What needs to be done: Output every line of the rows below as a JSON list of strings, one string per line, skipping blank lines and leaving out the pictures.

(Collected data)
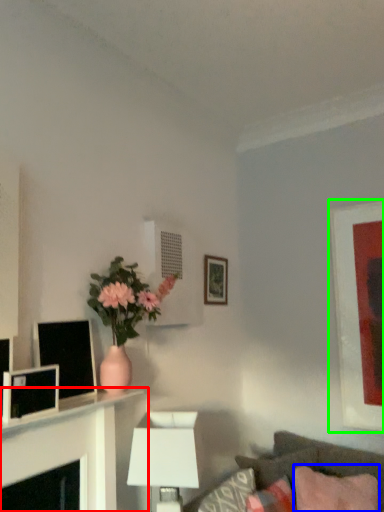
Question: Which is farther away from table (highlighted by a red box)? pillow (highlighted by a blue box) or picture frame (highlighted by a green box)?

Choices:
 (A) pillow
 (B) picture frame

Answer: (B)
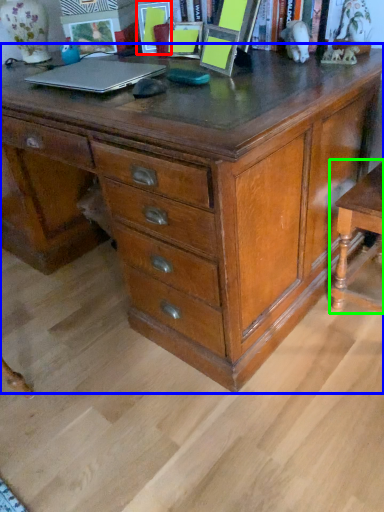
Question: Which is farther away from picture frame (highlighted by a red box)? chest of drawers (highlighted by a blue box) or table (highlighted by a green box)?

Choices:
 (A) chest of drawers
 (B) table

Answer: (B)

Task answer:
[
  "Question: Which is farther away from table (highlighted by a red box)? pillow (highlighted by a blue box) or picture frame (highlighted by a green box)?",
  "Choices:",
  " (A) pillow",
  " (B) picture frame",
  "Answer: (B)",
  "Question: Which is farther away from picture frame (highlighted by a red box)? chest of drawers (highlighted by a blue box) or table (highlighted by a green box)?",
  "Choices:",
  " (A) chest of drawers",
  " (B) table",
  "Answer: (B)"
]